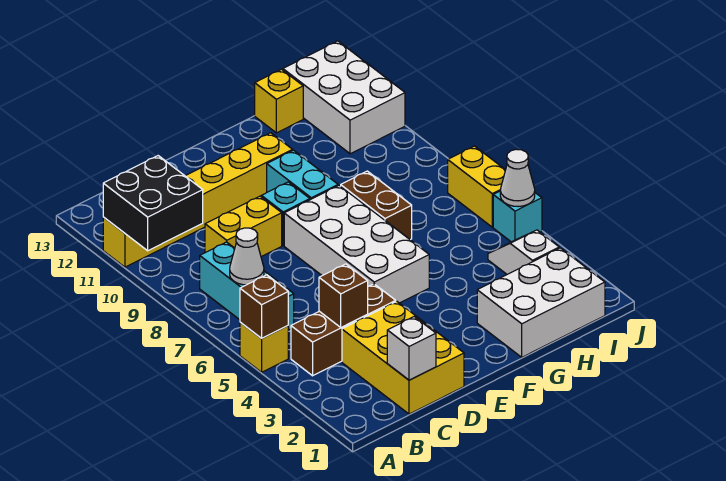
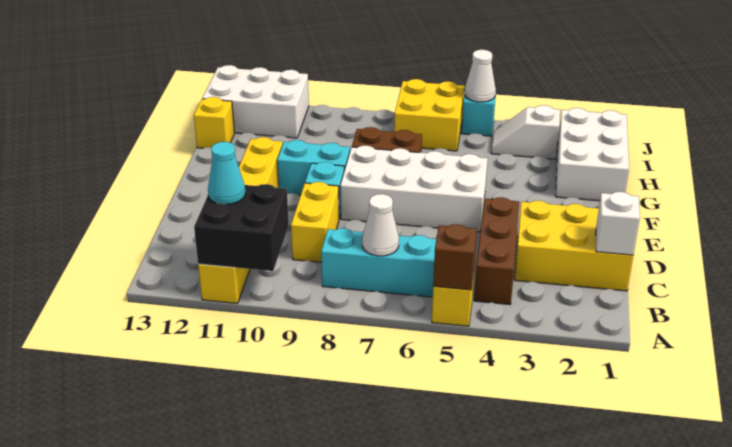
none -> cyan cone B11 level 3
brown brick C4 level 2 -> none
yellow brick J6:J7 level 1 -> yellow brick I6:J7 level 1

**REQUIREMENT**
Put each line of the listing above into the copy exactly, dropping the pictures.

**RESULT FOR THIS EXERCISE**
none -> cyan cone B11 level 3
brown brick C4 level 2 -> none
yellow brick J6:J7 level 1 -> yellow brick I6:J7 level 1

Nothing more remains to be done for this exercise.